WHAT IS BEING ASKED: Wherever the string "green" occurs in a line of these records, report that line.
(MATERIAL PROVIDED begins)
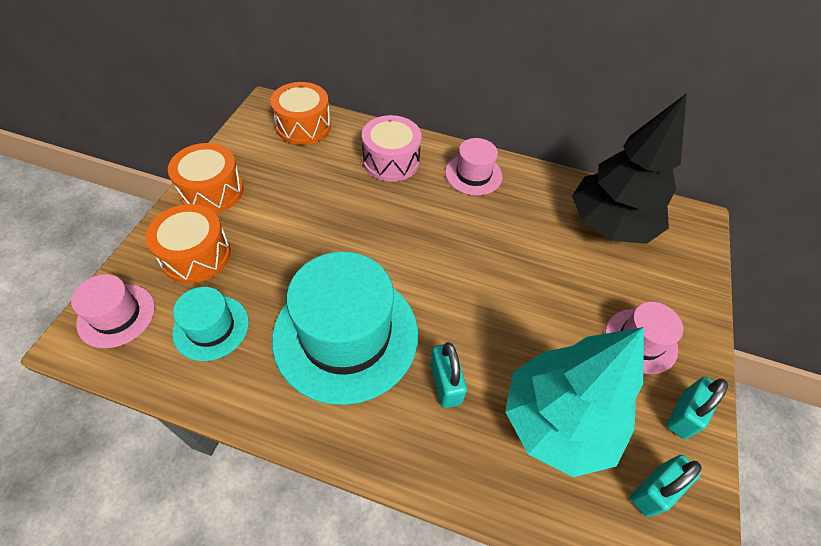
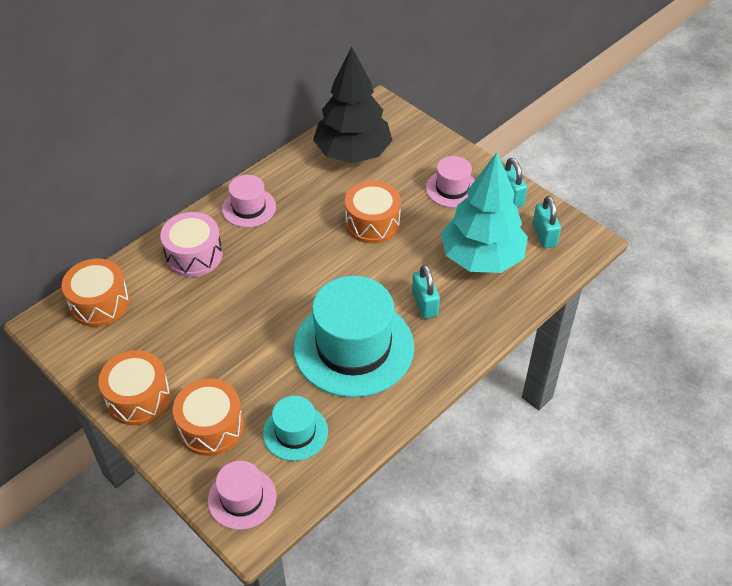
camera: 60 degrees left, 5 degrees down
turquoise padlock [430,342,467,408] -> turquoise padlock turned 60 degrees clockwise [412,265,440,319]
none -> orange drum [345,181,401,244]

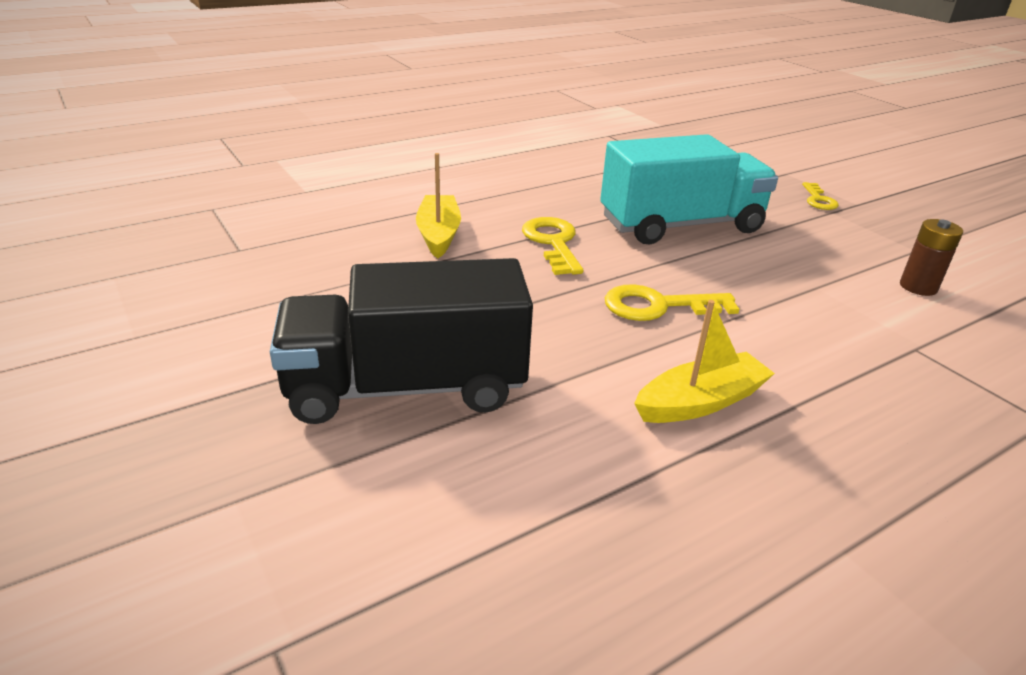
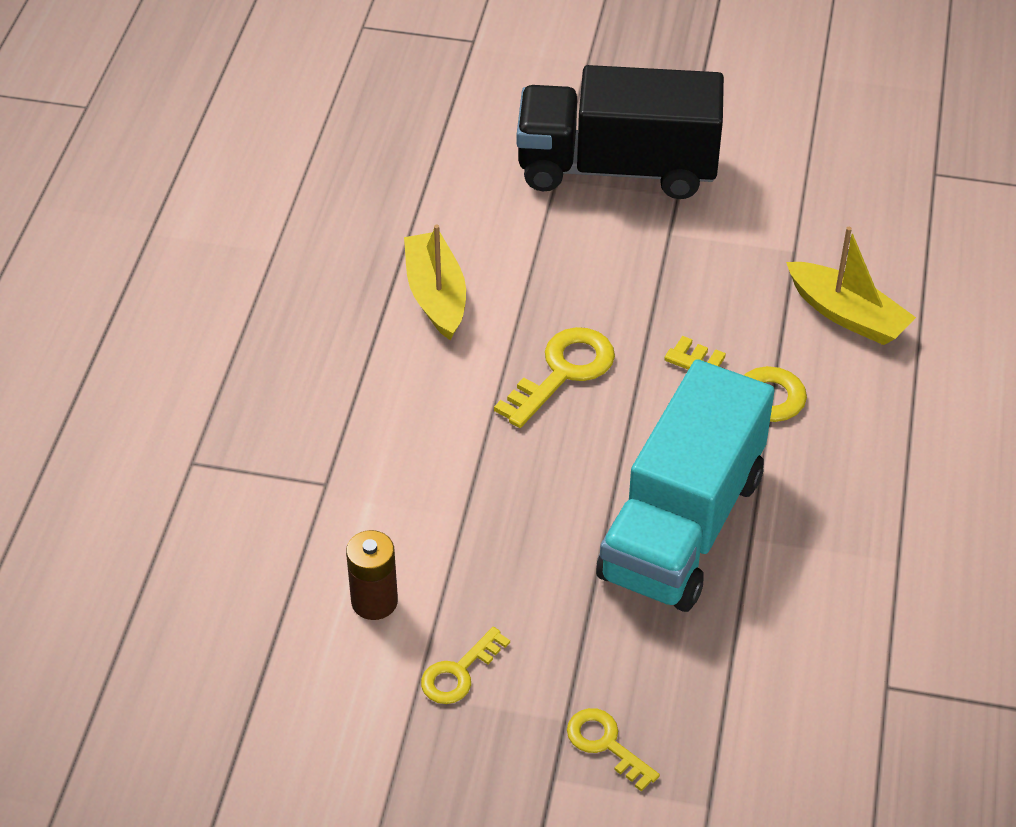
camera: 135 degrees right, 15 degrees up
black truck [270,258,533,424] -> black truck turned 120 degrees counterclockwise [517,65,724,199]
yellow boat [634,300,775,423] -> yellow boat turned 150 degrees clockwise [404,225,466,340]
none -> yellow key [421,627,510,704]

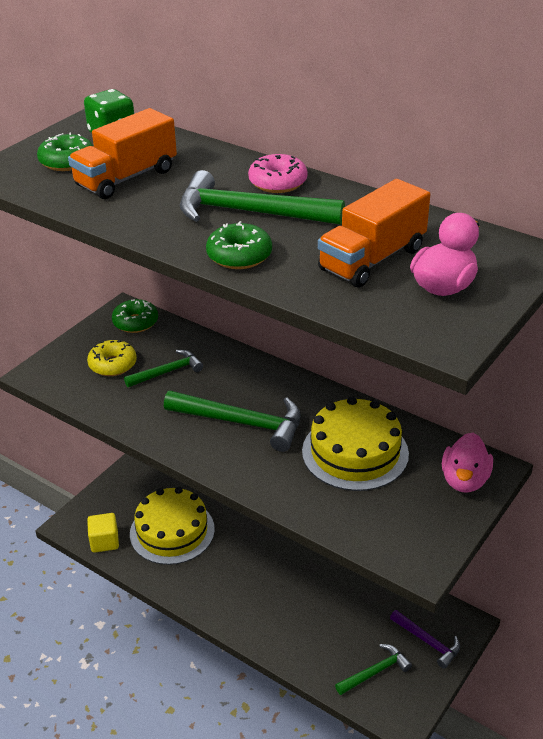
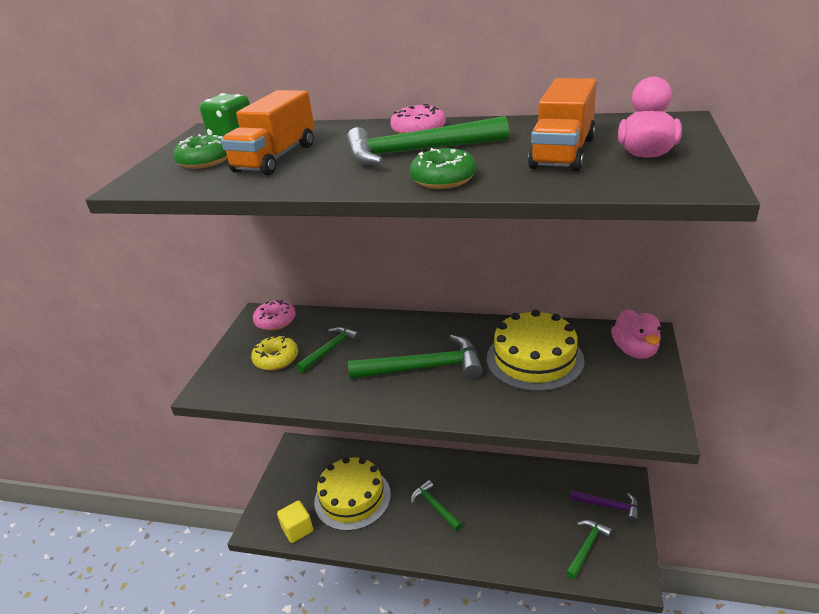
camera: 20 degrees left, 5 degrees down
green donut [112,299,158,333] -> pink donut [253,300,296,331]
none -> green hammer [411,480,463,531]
(MATERIAL PROVIDED ends)
WRITTEN RESPONSE:
green donut [112,299,158,333] -> pink donut [253,300,296,331]
none -> green hammer [411,480,463,531]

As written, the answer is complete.